■ Task goal ■
Scan the entries line by line and return those with "size".

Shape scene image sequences
·····

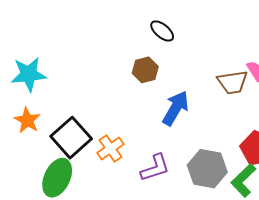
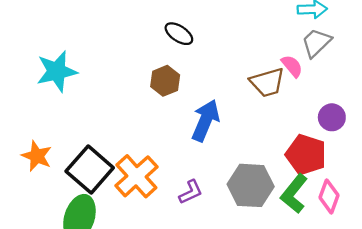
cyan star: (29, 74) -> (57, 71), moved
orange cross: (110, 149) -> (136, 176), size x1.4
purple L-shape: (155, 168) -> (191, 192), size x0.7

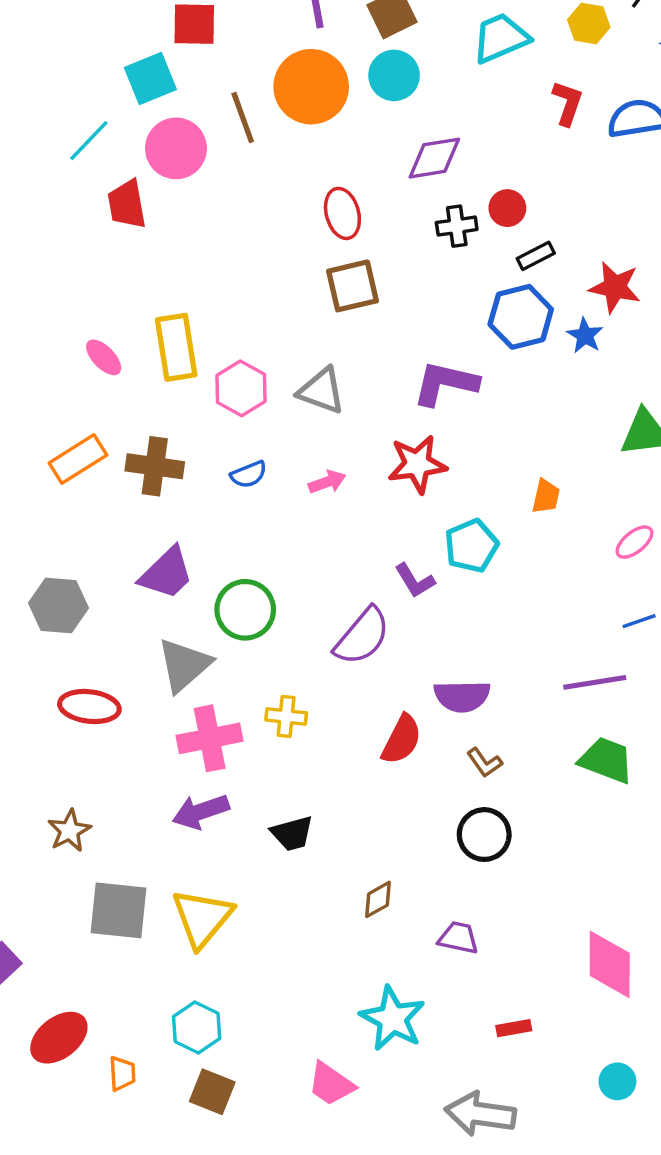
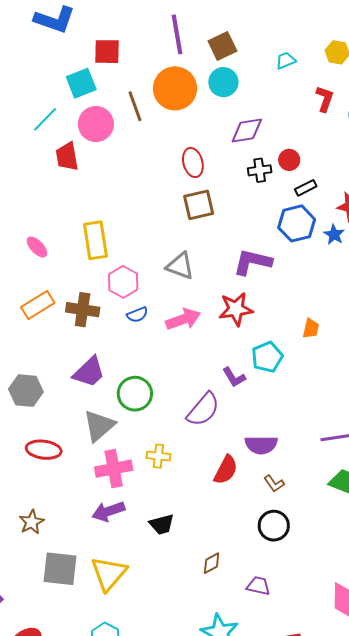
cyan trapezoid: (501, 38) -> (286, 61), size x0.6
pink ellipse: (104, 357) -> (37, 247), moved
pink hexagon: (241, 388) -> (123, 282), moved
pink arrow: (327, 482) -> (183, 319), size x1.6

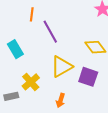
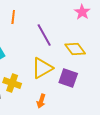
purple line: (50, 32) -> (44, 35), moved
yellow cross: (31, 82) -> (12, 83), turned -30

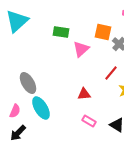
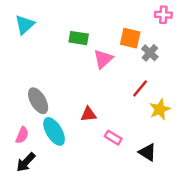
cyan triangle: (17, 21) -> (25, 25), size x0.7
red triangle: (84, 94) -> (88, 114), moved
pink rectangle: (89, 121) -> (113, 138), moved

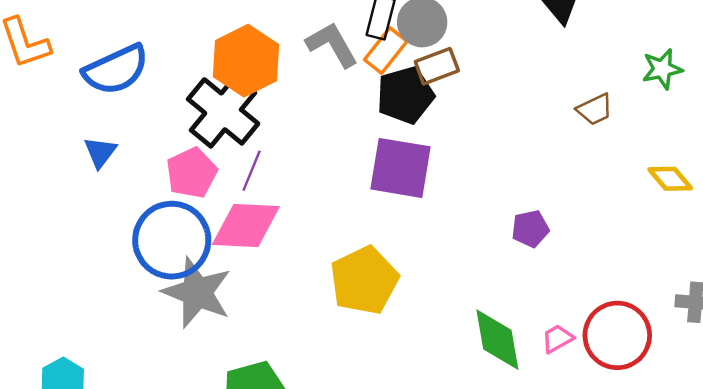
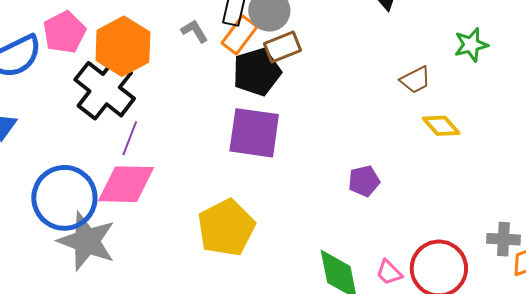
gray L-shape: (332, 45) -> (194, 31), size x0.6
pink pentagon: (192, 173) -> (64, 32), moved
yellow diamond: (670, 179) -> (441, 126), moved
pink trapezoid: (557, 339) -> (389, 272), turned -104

·····

■ Task answer ■
orange cross: (110, 149) -> (136, 176), size x1.4
purple L-shape: (155, 168) -> (191, 192), size x0.7
cyan trapezoid: (501, 38) -> (286, 61), size x0.6
pink arrow: (327, 482) -> (183, 319), size x1.6
cyan triangle: (17, 21) -> (25, 25), size x0.7
gray L-shape: (332, 45) -> (194, 31), size x0.6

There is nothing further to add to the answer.